* _ACTIVITY_: Check every line below for the string "turquoise", and copy the lines that contain it.

:: MATERIAL PROVIDED

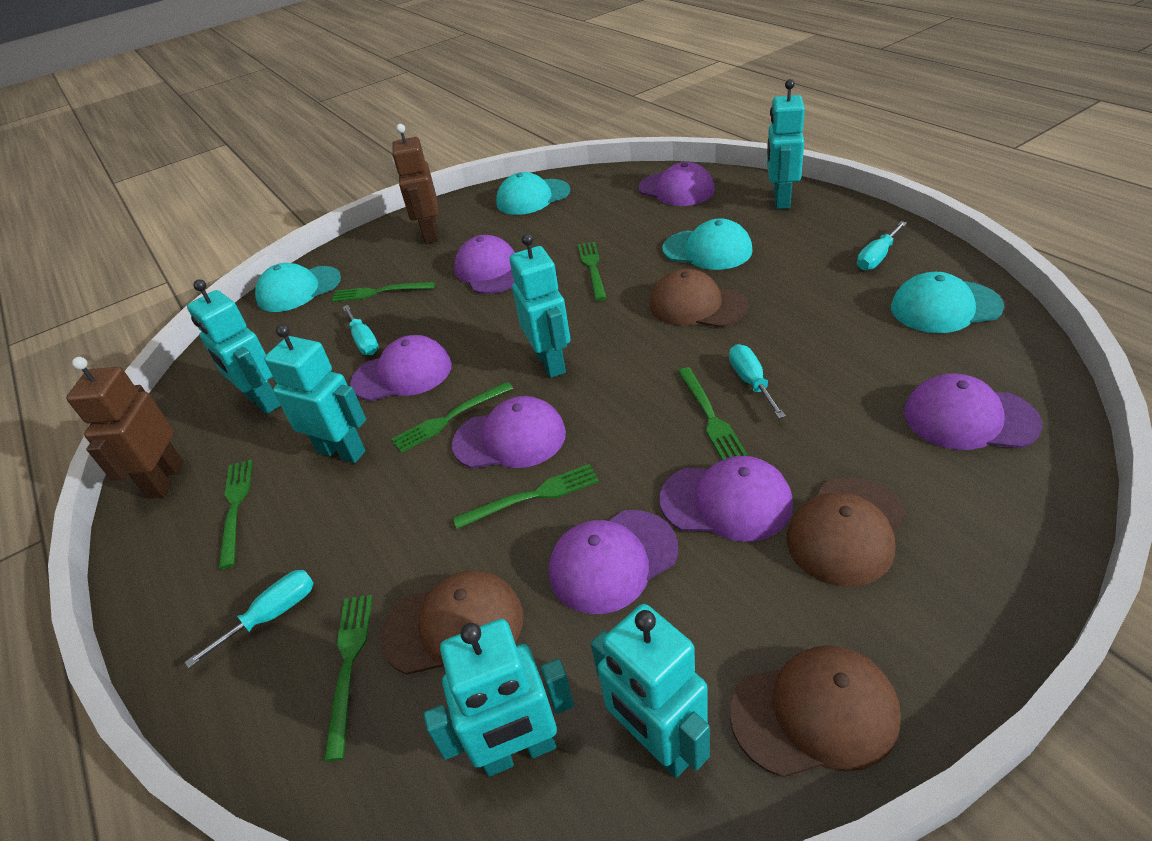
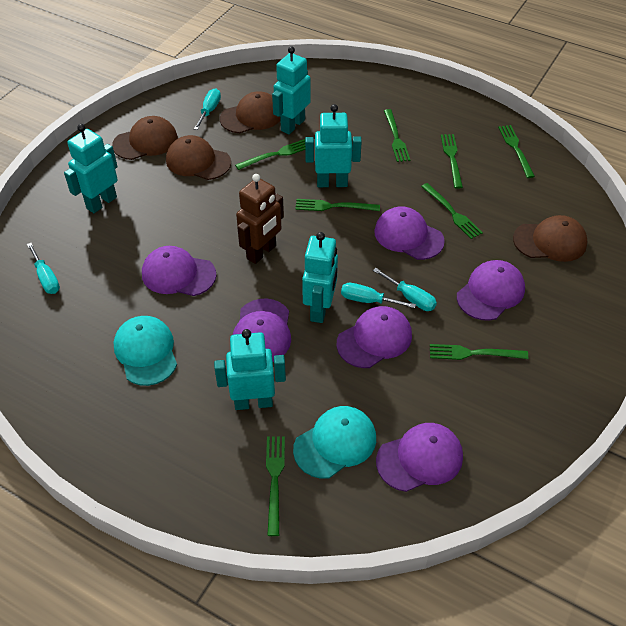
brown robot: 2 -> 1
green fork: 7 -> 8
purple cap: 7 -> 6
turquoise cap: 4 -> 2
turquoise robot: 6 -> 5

::::

* _OUTPUT_:
turquoise cap: 4 -> 2
turquoise robot: 6 -> 5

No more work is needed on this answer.